*Exercise*. The entries that follow include a run beginning at the line with "BAT1: none -> 1.5V (plus BAT, minus GND)" and ending at the line with "IC1 pin MCLR: PUMP -> none"; restate that run word for word and leave the rest out.

*Given records*.
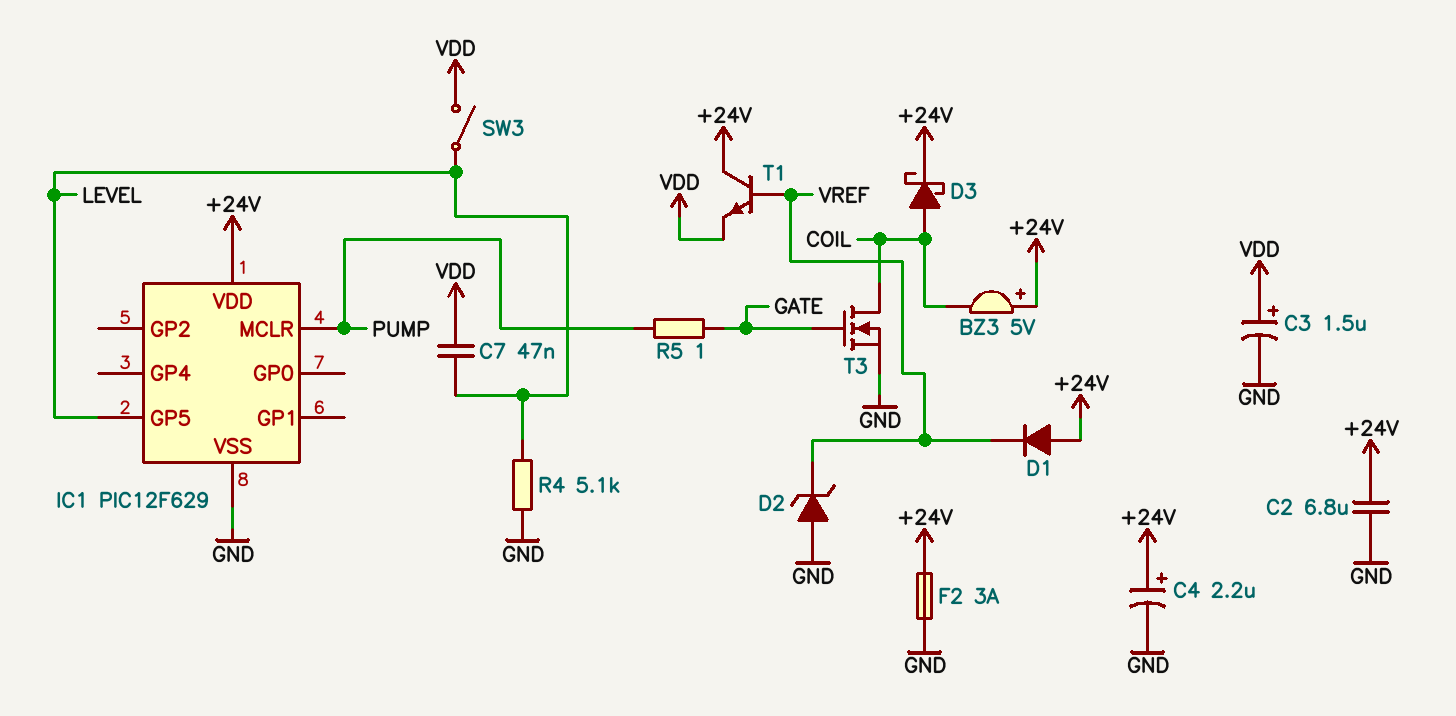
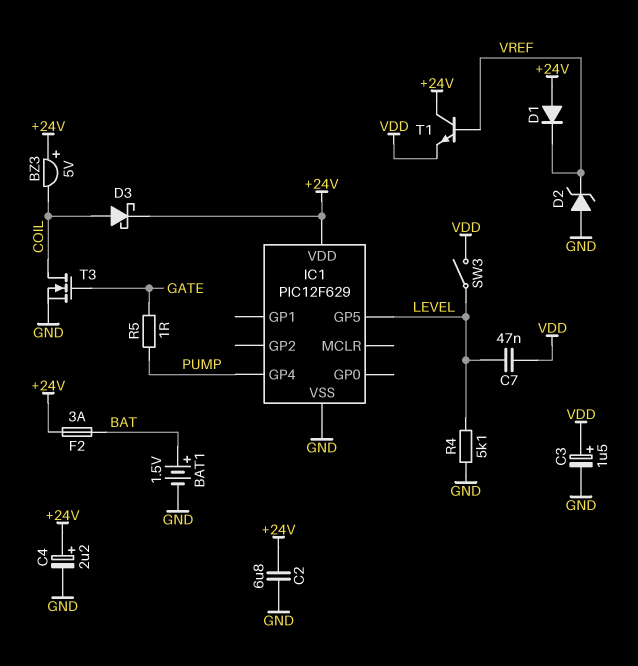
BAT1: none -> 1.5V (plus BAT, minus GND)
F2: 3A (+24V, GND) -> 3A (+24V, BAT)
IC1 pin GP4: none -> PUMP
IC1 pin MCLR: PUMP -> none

--

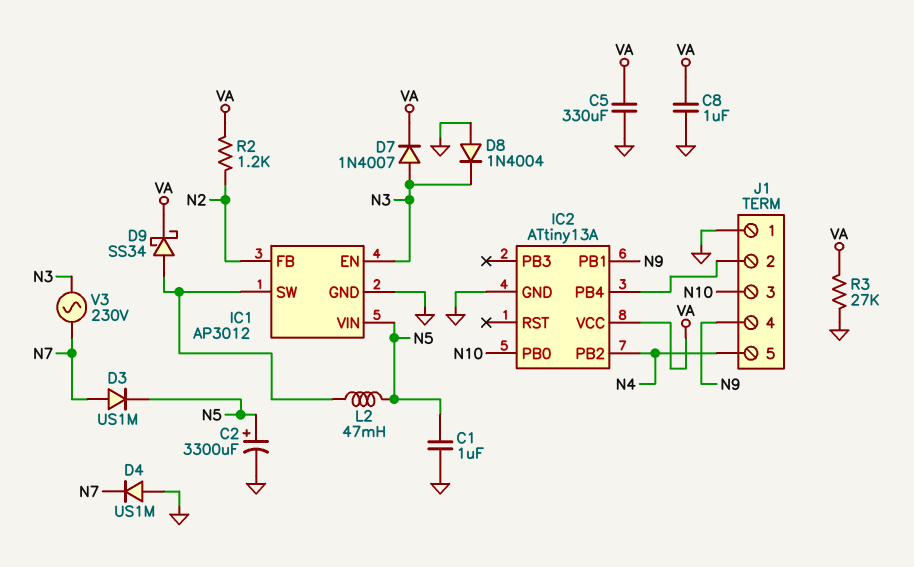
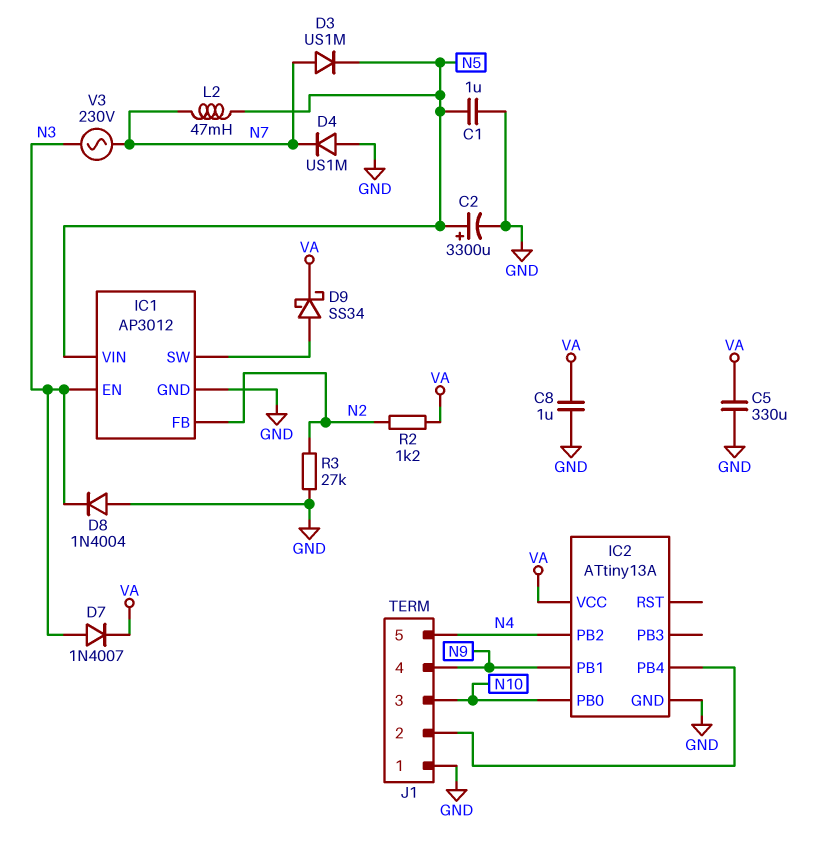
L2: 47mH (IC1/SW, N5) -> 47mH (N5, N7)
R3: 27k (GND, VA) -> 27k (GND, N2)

*Task solution*.
BAT1: none -> 1.5V (plus BAT, minus GND)
F2: 3A (+24V, GND) -> 3A (+24V, BAT)
IC1 pin GP4: none -> PUMP
IC1 pin MCLR: PUMP -> none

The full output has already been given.